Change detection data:
---+---
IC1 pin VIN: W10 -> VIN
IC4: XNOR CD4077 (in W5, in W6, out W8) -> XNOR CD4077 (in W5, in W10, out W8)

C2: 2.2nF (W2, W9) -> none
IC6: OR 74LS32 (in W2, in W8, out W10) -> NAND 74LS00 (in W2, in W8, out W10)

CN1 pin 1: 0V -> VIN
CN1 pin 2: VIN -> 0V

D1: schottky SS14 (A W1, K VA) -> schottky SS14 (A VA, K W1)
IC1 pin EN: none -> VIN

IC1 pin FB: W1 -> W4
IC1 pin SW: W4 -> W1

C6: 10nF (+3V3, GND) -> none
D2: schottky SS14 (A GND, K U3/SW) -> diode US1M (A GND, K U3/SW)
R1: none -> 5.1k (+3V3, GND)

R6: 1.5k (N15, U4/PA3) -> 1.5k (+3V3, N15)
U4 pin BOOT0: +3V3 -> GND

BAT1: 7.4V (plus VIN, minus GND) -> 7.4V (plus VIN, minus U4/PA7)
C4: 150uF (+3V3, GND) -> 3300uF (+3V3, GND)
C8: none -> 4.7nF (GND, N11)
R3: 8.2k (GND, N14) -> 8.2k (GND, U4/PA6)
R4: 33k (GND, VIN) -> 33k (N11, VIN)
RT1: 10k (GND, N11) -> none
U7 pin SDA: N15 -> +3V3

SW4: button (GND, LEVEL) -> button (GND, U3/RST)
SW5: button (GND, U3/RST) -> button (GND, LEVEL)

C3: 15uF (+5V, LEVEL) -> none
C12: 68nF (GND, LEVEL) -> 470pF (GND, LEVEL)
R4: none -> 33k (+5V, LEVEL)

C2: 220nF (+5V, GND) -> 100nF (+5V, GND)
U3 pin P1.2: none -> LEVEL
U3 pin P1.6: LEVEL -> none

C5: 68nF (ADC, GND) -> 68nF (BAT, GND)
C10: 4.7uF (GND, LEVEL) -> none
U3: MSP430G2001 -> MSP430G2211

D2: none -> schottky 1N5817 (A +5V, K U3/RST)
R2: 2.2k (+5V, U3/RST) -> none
---+---
**Exercise details:**
Please reproduce each entry exactly as it appears.

**Solution to the exercise:**
IC1 pin VIN: W10 -> VIN
IC4: XNOR CD4077 (in W5, in W6, out W8) -> XNOR CD4077 (in W5, in W10, out W8)

C2: 2.2nF (W2, W9) -> none
IC6: OR 74LS32 (in W2, in W8, out W10) -> NAND 74LS00 (in W2, in W8, out W10)

CN1 pin 1: 0V -> VIN
CN1 pin 2: VIN -> 0V

D1: schottky SS14 (A W1, K VA) -> schottky SS14 (A VA, K W1)
IC1 pin EN: none -> VIN

IC1 pin FB: W1 -> W4
IC1 pin SW: W4 -> W1

C6: 10nF (+3V3, GND) -> none
D2: schottky SS14 (A GND, K U3/SW) -> diode US1M (A GND, K U3/SW)
R1: none -> 5.1k (+3V3, GND)

R6: 1.5k (N15, U4/PA3) -> 1.5k (+3V3, N15)
U4 pin BOOT0: +3V3 -> GND

BAT1: 7.4V (plus VIN, minus GND) -> 7.4V (plus VIN, minus U4/PA7)
C4: 150uF (+3V3, GND) -> 3300uF (+3V3, GND)
C8: none -> 4.7nF (GND, N11)
R3: 8.2k (GND, N14) -> 8.2k (GND, U4/PA6)
R4: 33k (GND, VIN) -> 33k (N11, VIN)
RT1: 10k (GND, N11) -> none
U7 pin SDA: N15 -> +3V3

SW4: button (GND, LEVEL) -> button (GND, U3/RST)
SW5: button (GND, U3/RST) -> button (GND, LEVEL)

C3: 15uF (+5V, LEVEL) -> none
C12: 68nF (GND, LEVEL) -> 470pF (GND, LEVEL)
R4: none -> 33k (+5V, LEVEL)

C2: 220nF (+5V, GND) -> 100nF (+5V, GND)
U3 pin P1.2: none -> LEVEL
U3 pin P1.6: LEVEL -> none

C5: 68nF (ADC, GND) -> 68nF (BAT, GND)
C10: 4.7uF (GND, LEVEL) -> none
U3: MSP430G2001 -> MSP430G2211

D2: none -> schottky 1N5817 (A +5V, K U3/RST)
R2: 2.2k (+5V, U3/RST) -> none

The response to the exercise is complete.